EXERCISE INSTRUCTIONS → Exact copies of the line with "pink tile A1:B2" and of all lines after it through the end of the entries are required, and no other lines.
####################
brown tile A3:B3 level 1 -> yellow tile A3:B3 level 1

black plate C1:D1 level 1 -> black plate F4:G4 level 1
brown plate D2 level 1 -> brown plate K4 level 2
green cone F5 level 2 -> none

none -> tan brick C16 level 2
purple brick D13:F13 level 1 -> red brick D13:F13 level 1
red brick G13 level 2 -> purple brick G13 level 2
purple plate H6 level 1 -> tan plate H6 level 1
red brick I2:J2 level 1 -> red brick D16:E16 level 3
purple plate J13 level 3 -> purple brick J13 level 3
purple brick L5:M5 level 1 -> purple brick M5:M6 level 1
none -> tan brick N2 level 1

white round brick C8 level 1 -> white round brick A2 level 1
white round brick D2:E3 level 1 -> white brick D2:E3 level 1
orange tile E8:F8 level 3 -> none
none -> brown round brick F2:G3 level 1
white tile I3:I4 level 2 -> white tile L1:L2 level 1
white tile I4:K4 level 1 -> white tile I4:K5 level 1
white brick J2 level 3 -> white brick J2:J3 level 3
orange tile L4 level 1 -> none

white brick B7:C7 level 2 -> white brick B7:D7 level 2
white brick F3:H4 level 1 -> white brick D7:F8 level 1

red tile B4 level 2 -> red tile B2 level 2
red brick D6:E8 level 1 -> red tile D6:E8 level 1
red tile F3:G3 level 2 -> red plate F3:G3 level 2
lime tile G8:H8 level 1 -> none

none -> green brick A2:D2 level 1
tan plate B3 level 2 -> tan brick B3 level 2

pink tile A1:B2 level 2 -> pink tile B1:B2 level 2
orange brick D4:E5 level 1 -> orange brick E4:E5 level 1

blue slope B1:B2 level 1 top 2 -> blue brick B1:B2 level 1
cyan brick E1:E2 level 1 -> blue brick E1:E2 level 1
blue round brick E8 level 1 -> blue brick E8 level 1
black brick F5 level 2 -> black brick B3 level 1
####################
ANSWER BOX →
pink tile A1:B2 level 2 -> pink tile B1:B2 level 2
orange brick D4:E5 level 1 -> orange brick E4:E5 level 1

blue slope B1:B2 level 1 top 2 -> blue brick B1:B2 level 1
cyan brick E1:E2 level 1 -> blue brick E1:E2 level 1
blue round brick E8 level 1 -> blue brick E8 level 1
black brick F5 level 2 -> black brick B3 level 1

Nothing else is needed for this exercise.